▸ **TASK TO COMPLETE**
Copy out the rows from the line with "Locate an element" to the line with "This screenshot has", keeping both of those lines, and leave the pictures out of your answer.

▸ **DATA EXTRACT**
########################################

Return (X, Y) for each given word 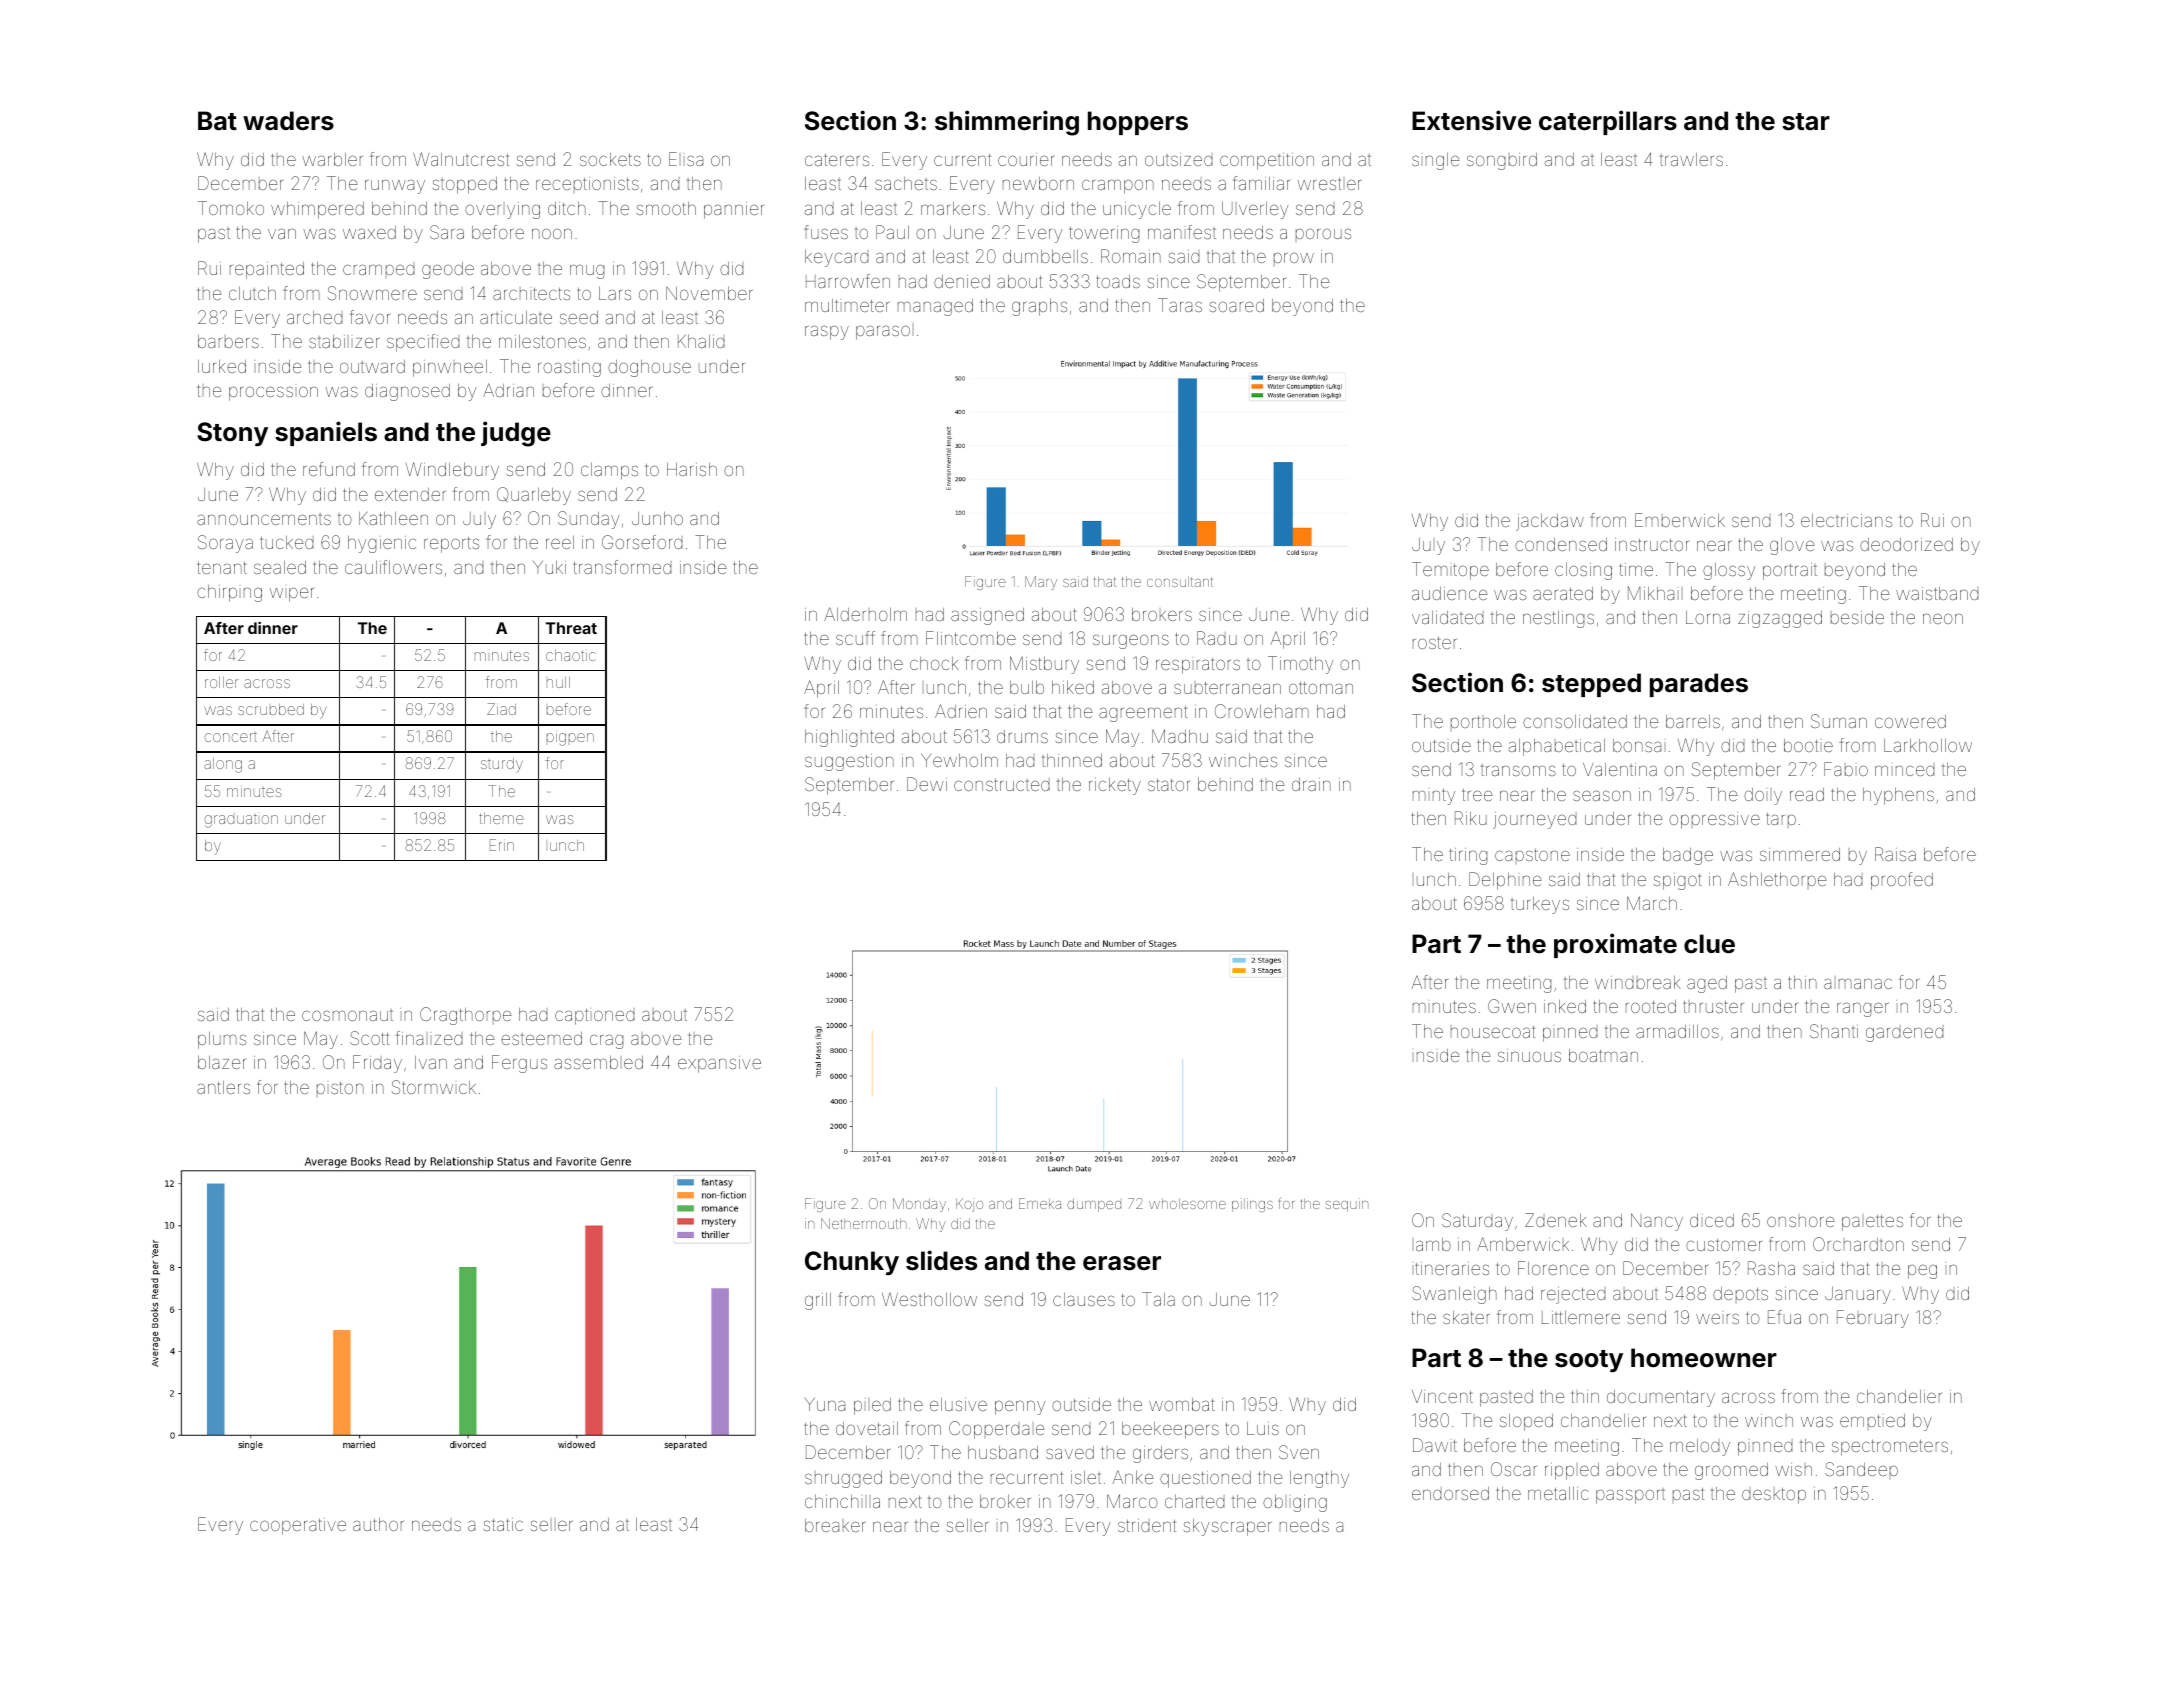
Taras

########################################

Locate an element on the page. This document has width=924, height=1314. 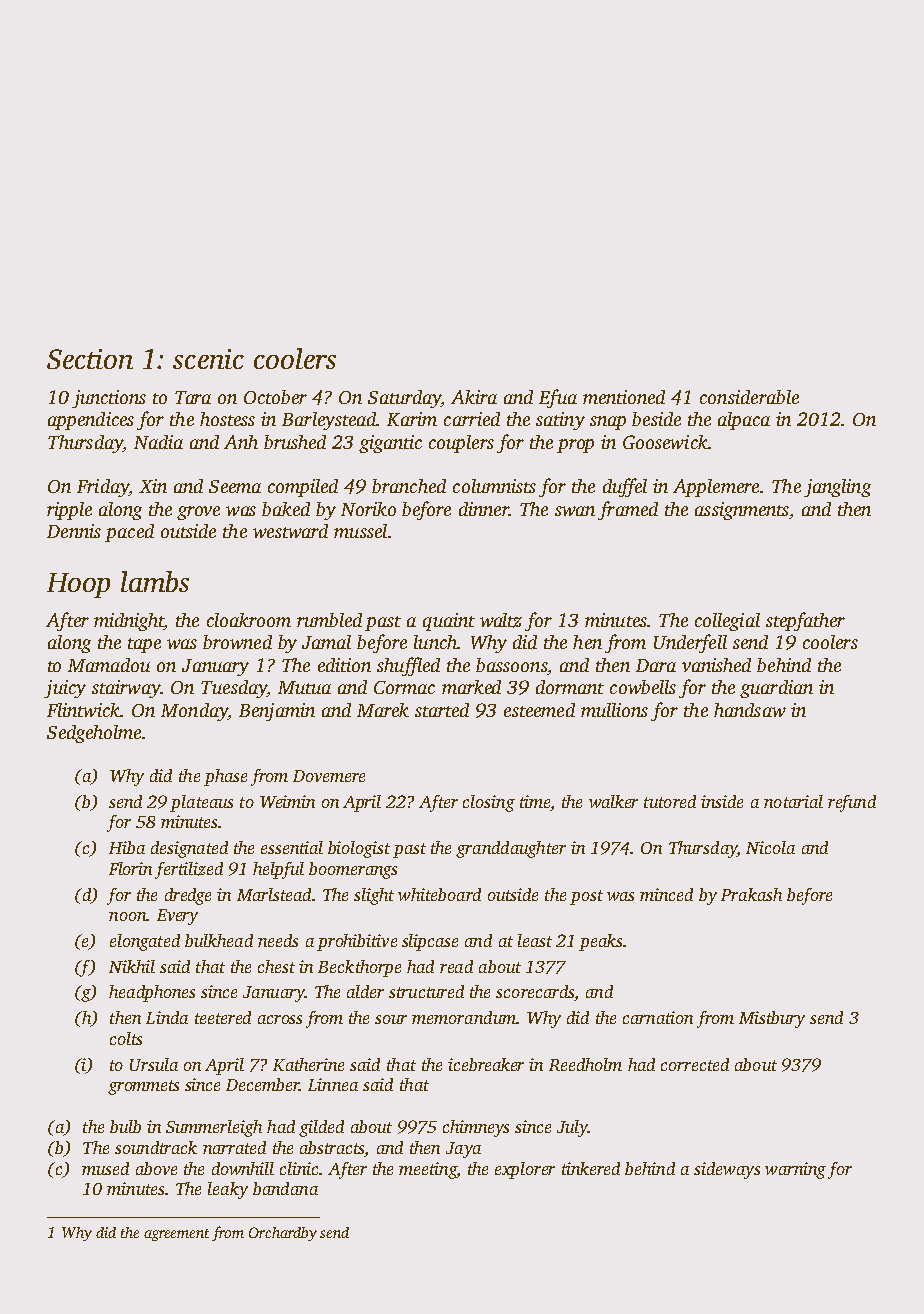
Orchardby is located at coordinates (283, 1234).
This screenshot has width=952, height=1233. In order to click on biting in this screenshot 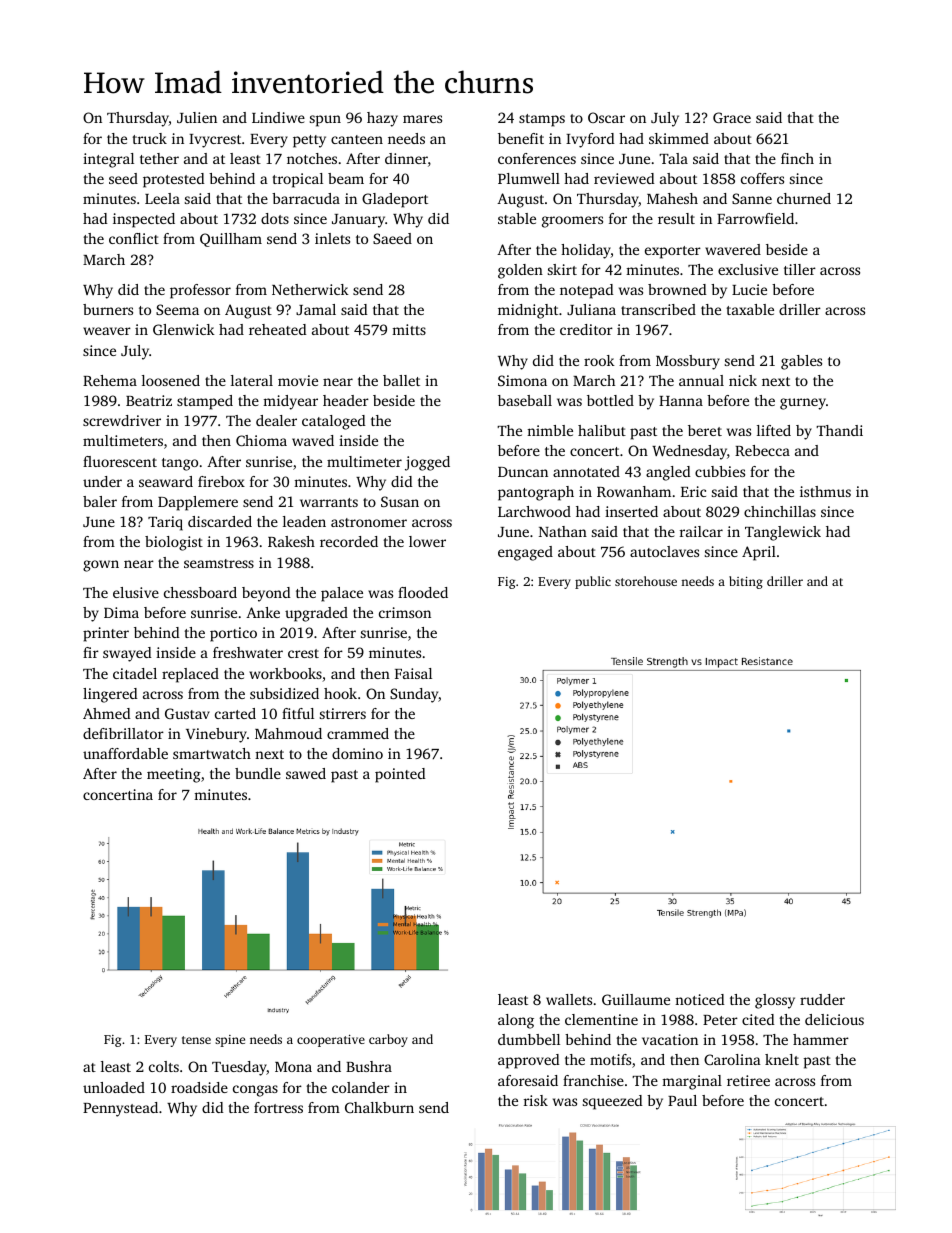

########################################

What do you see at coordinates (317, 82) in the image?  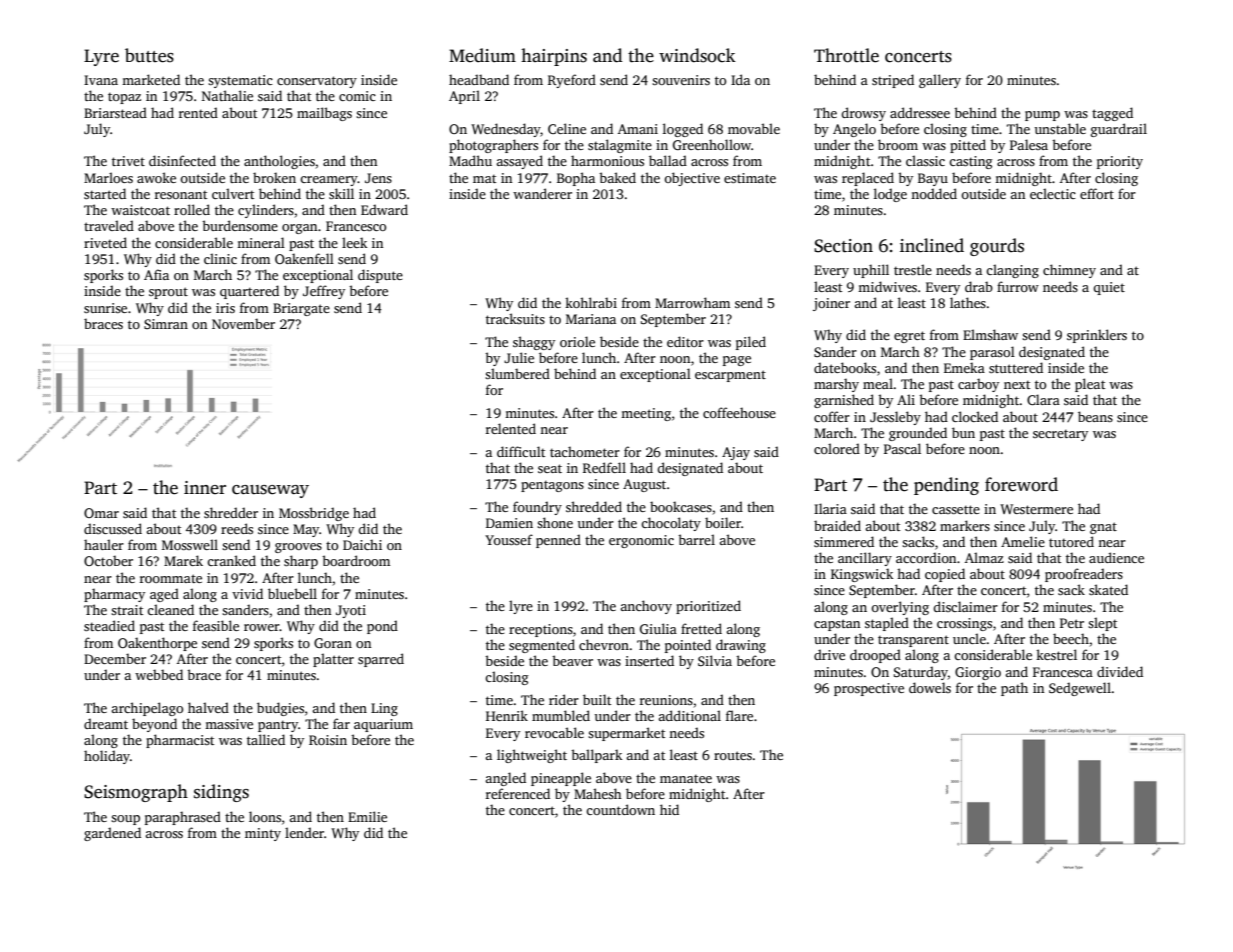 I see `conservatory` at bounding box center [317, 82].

########################################

▸ **ANSWER TO THE TASK**
Locate an element on the page. This document has width=924, height=1314. 
Orchardby is located at coordinates (283, 1234).
This screenshot has width=952, height=1233. In order to click on biting in this screenshot 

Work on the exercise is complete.